#### [SHORT TASK]
Please pick out and copy every line of the material that contains the word "bold". Case counts.

#### [SOURCE MATERIAL]
┌────────
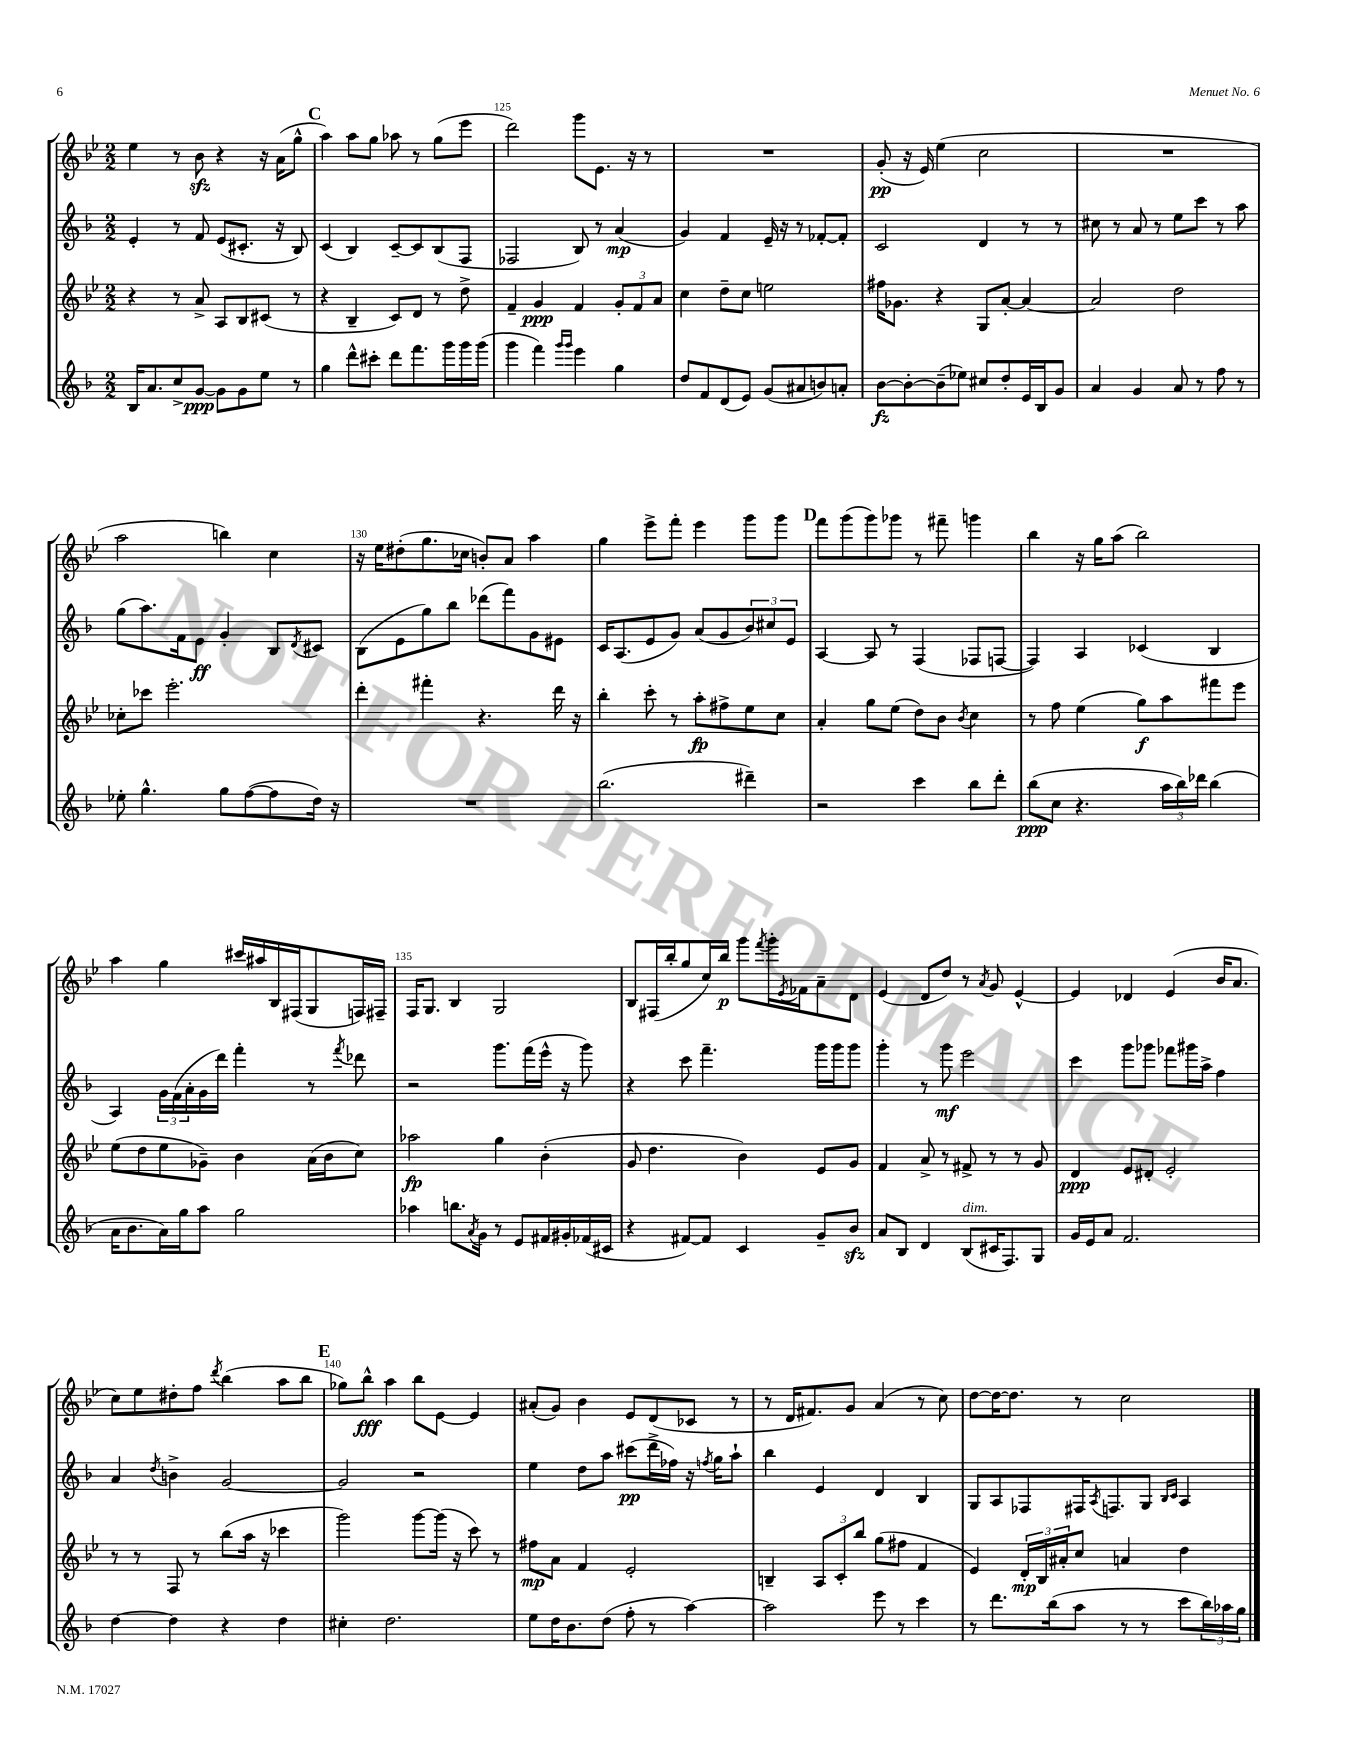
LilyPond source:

<<
\new StaffGroup <<
\new Staff = "s0" {
    \clef treble \key bes \major \numericTimeSignature \time 2/2
    ees''4 r8 bes'8\sfz r4 r16 a'16( g''8-^ |
    \mark \markup { \bold "C" } a''4) a''8 g''8 aes''8 r8 g''8( ees'''8 |
    d'''2) g'''8 ees'8. r16 r8 |
    R1 |
    g'8-.\pp( r16 ees'16) ees''4( c''2 |
    R1 |
    a''2 b''4) c''4 |
    r16 ees''16 dis''8-.( g''8. ces''16 b'8-.) a'8 a''4 |
    g''4 ees'''8-> f'''8-. ees'''4 g'''8 g'''8 |
    \mark \markup { \bold "D" } f'''8 g'''8( g'''8) ges'''8 r8 fis'''8-- g'''4 |
    bes''4 r16 g''16 a''8( bes''2) |
    a''4 g''4 cis'''16 ais''16 bes16 fis16( g8 f16) fis16-- |
    f16 g8. bes4 g2 |
    bes8 fis16( bes''16-. g''8 c''16) bes''16\p g'''8 \acciaccatura { f'''8 } g'''16-. \acciaccatura { ees'8 } fes'16 a'8-- d'8 |
    ees'4( d'8 d''8) r8 \acciaccatura { a'8 } g'8 ees'4~-^ |
    ees'4 des'4 ees'4( bes'16 a'8. |
    c''8) ees''8 dis''8-. f''8 \acciaccatura { d'''8 } bes''4( a''8 bes''8 |
    \mark \markup { \bold "E" } ges''8) bes''8-^\fff a''4 bes''8 ees'8~ ees'4 |
    ais'8-.( g'8) bes'4 ees'8 d'8( ces'8 r8 |
    r8 d'16 fis'8.) g'8 a'4( r8 c''8) |
    d''8~ d''16~ d''8. r8 c''2 \bar "|." |
}
\new Staff = "s1" {
    \clef treble \key f \major \numericTimeSignature \time 2/2
    e'4-. r8 f'8 e'8( cis'8.-. r16 bes8) |
    \mark \markup { \bold "C" } c'4( bes4) c'8~-- c'8 bes8( f8 |
    fes2 bes8) r8 a'4\mp( |
    g'4) f'4 e'16-- r16 r8 fes'8~-. fes'8-. |
    c'2 d'4 r8 r8 |
    cis''8 r8 a'8 r8 e''8 c'''8 r8 a''8 |
    g''8( a''8.) f'16 e'8\ff g'4-. bes8 \acciaccatura { d'8 } cis'8 |
    bes8( e'8 g''8) bes''8 des'''8( f'''8) g'8 eis'8 |
    c'16 a8.( e'8 g'8) a'8( g'8 \tuplet 3/2 { bes'8) cis''8 e'8 } |
    \mark \markup { \bold "D" } a4~ a8 r8 f4( fes8 f8~ |
    f4) a4 ces'4( bes4 |
    a4) \tuplet 3/2 { g'16 f'16( a'16-. } g'16 d'''16) f'''4-. r8 \acciaccatura { f'''8 } des'''8 |
    r2 g'''8. f'''16( e'''16-^ r16 g'''8) |
    r4 c'''8 f'''4.-- g'''16 g'''16 g'''8 |
    g'''4-. r8 g'''8\mf e'''2 |
    c'''4 g'''8 ges'''8 fes'''8 gis'''16 a''16-> f''4 |
    a'4 \acciaccatura { d''8 } b'4-> g'2~ |
    \mark \markup { \bold "E" } g'2 r2 |
    e''4 d''8 a''8 cis'''8\pp( d'''16-> fes''16) r16 \acciaccatura { f''8 } g''16 a''8-! |
    bes''4 e'4 d'4 bes4 |
    g8 a8 fes8 fis16 \acciaccatura { a8 } f8. g8 \grace { bes16 c'16 } a4 \bar "|." |
}
\new Staff = "s2" {
    \clef treble \key bes \major \numericTimeSignature \time 2/2
    r4 r8 a'8-> a8 bes8 cis'8( r8 |
    \mark \markup { \bold "C" } r4 bes4-- c'8) d'8 r8 d''8-> |
    f'4-- g'4\ppp f'4 \tuplet 3/2 { g'8-. f'8 a'8 } |
    c''4 d''8-- c''8 e''2 |
    fis''16 ges'8. r4 g8 a'8~-. a'4~ |
    a'2 d''2 |
    ces''8-. ces'''8 ees'''2.-. |
    d'''4-. fis'''4-. r4. d'''16 r16 |
    bes''4-. c'''8-. r8 a''8-.\fp fis''8-> ees''8 c''8 |
    \mark \markup { \bold "D" } a'4-. g''8 ees''8( d''8) bes'8 \acciaccatura { bes'8 } c''4 |
    r8 f''8 ees''4( g''8\f) a''8 fis'''8 ees'''8 |
    ees''8( d''8 ees''8 ges'8--) bes'4 a'16( bes'16 c''8) |
    aes''2\fp g''4 bes'4-.( |
    g'8 d''4. bes'4) ees'8 g'8 |
    f'4 a'8-> r8 fis'8-> r8 r8 g'8 |
    d'4\ppp ees'8 dis'8-. ees'2-. |
    r8 r8 f8 r8 bes''8( a''16 r16 ces'''4 |
    \mark \markup { \bold "E" } g'''2) g'''8~ g'''16( r16 c'''8) r8 |
    fis''8\mp a'8 f'4 ees'2-. |
    b4-- \tuplet 3/2 { a8 c'8-. bes''8 } g''8( fis''8 f'4 |
    ees'4) \tuplet 3/2 { d'16-.\mp bes16 ais'16-. } c''8 a'4 d''4 \bar "|." |
}
\new Staff = "s3" {
    \clef treble \key f \major \numericTimeSignature \time 2/2
    bes16 a'8. c''8-> g'8~\ppp g'8 g'8 e''8 r8 |
    \mark \markup { \bold "C" } g''4 d'''8-^ cis'''8-. d'''8 f'''8. g'''16 g'''16 g'''16( |
    g'''4 f'''4) \grace { g'''16 g'''16 } e'''4 g''4 |
    d''8 f'8 d'8( e'8) g'8( ais'8 b'8) a'8-. |
    bes'8~\fz bes'8~-. bes'8--( ees''8) cis''8 d''8-. e'16 bes16 g'8 |
    a'4 g'4 a'8 r8 f''8 r8 |
    ees''8-. g''4.-^ g''8 f''8~( f''8 d''16) r16 |
    R1 |
    bes''2.( dis'''4--) |
    \mark \markup { \bold "D" } r2 c'''4 bes''8 d'''8-. |
    bes''8\ppp( c''8 r4. \tuplet 3/2 { a''16 bes''16) des'''16 } bes''4( |
    a'16 bes'8. a'16) g''16 a''8 g''2 |
    aes''4 b''8. \acciaccatura { a'8 } g'16 r8 e'8 fis'16 gis'16-. fes'16( cis'16 |
    r4 fis'8~) fis'8 c'4 g'8-- bes'8\sfz |
    a'8 bes8 d'4 bes8^\markup { \italic "dim." }( cis'16 f8.) g8 |
    g'16 e'16 a'8 f'2. |
    d''4~ d''4 r4 d''4 |
    \mark \markup { \bold "E" } cis''4-. d''2. |
    e''8 d''16 bes'8. d''8( f''8-. r8 a''4~) |
    a''2 e'''8 r8 c'''4 |
    r8 d'''8. bes''16( a''8 r8 r8 c'''8 \tuplet 3/2 { bes''16) aes''16 g''16 } \bar "|." |
}
>>
>>
\layout { \context { \Score currentBarNumber = #123 \override BarNumber.break-visibility = ##(#f #t #t) barNumberVisibility = #(every-nth-bar-number-visible 5) } }
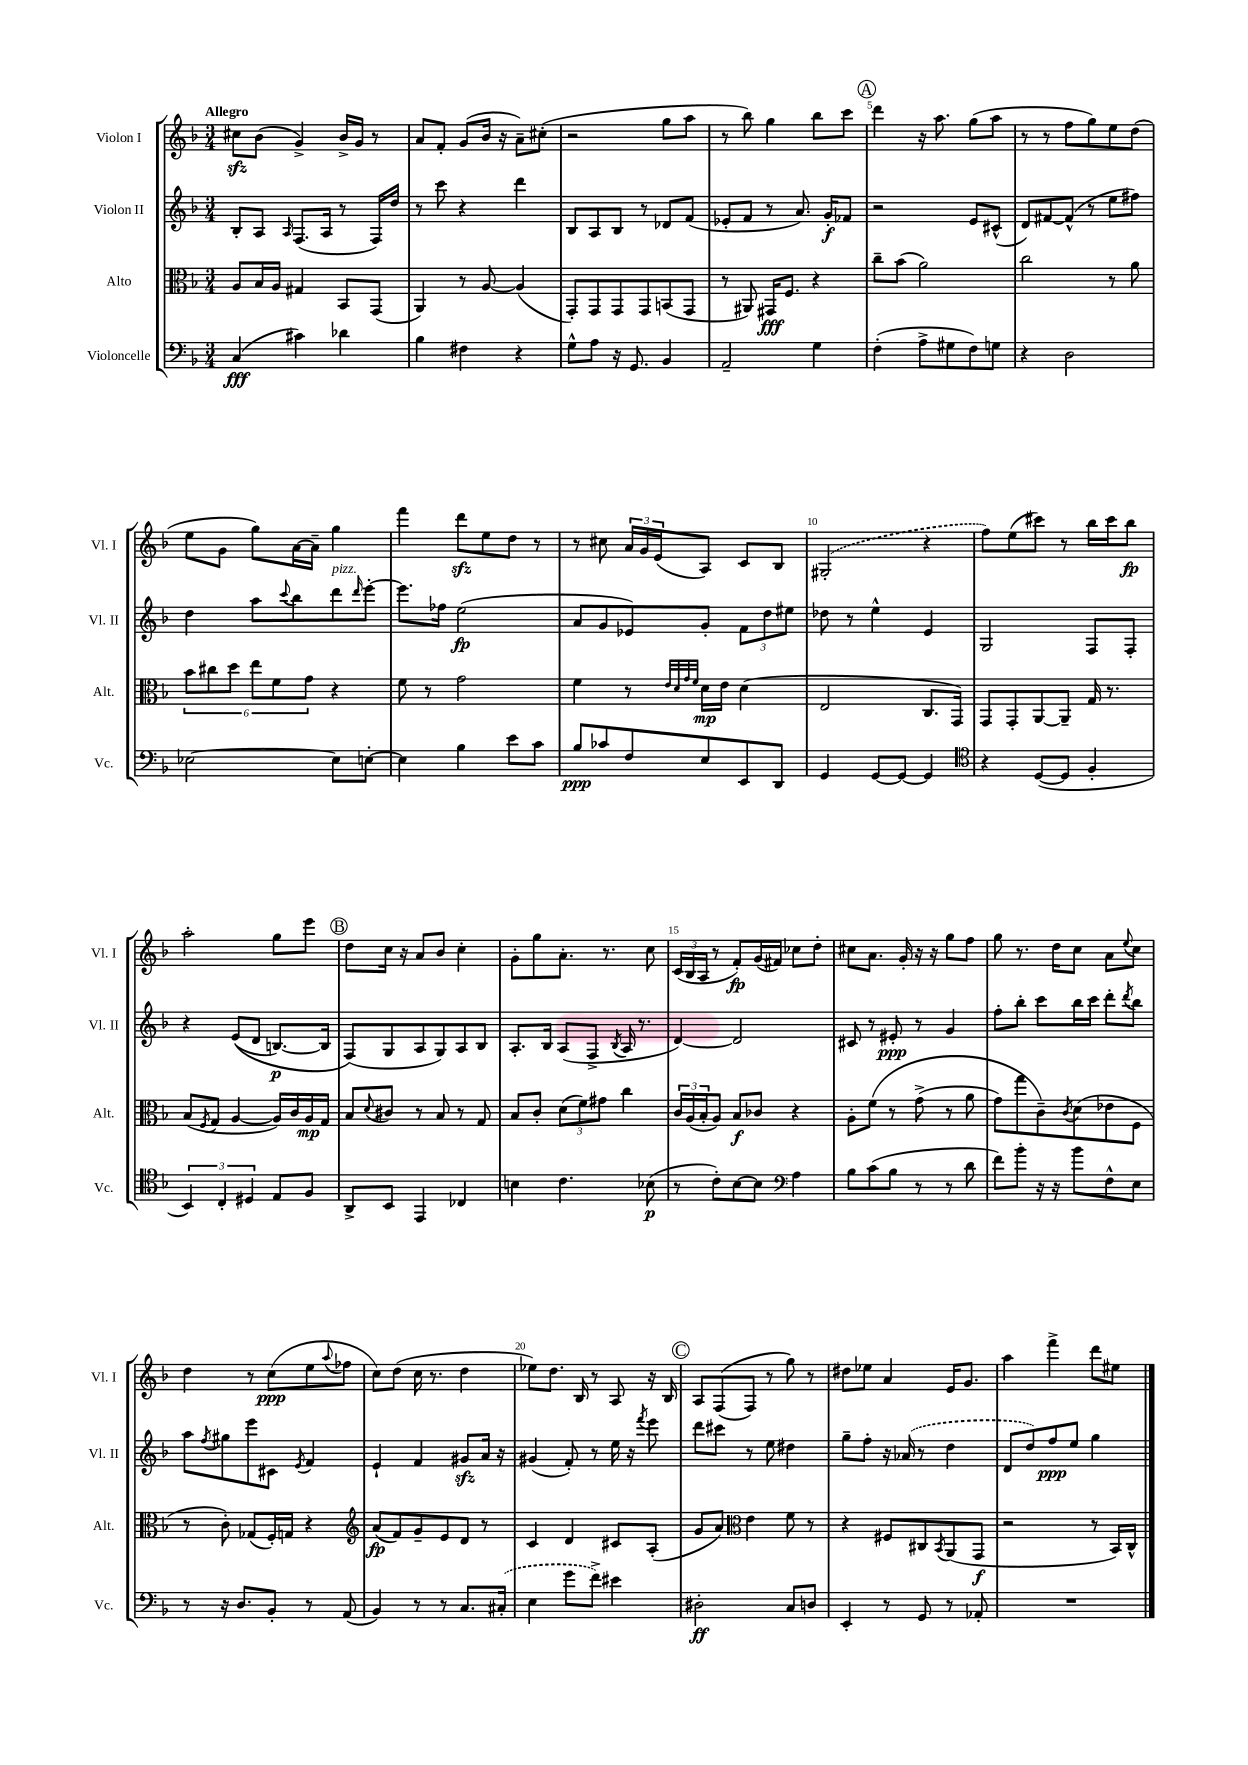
└────────
#### [ANSWER TO THE PROBLEM]
    \mark \markup { \bold "C" } a''4) a''8 g''8 aes''8 r8 g''8( ees'''8 |
    \mark \markup { \bold "D" } f'''8 g'''8( g'''8) ges'''8 r8 fis'''8-- g'''4 |
    \mark \markup { \bold "E" } ges''8) bes''8-^\fff a''4 bes''8 ees'8~ ees'4 |
    \mark \markup { \bold "C" } c'4( bes4) c'8~-- c'8 bes8( f8 |
    \mark \markup { \bold "D" } a4~ a8 r8 f4( fes8 f8~ |
    \mark \markup { \bold "E" } g'2 r2 |
    \mark \markup { \bold "C" } r4 bes4-- c'8) d'8 r8 d''8-> |
    \mark \markup { \bold "D" } a'4-. g''8 ees''8( d''8) bes'8 \acciaccatura { bes'8 } c''4 |
    \mark \markup { \bold "E" } g'''2) g'''8~ g'''16( r16 c'''8) r8 |
    \mark \markup { \bold "C" } g''4 d'''8-^ cis'''8-. d'''8 f'''8. g'''16 g'''16 g'''16( |
    \mark \markup { \bold "D" } r2 c'''4 bes''8 d'''8-. |
    \mark \markup { \bold "E" } cis''4-. d''2. |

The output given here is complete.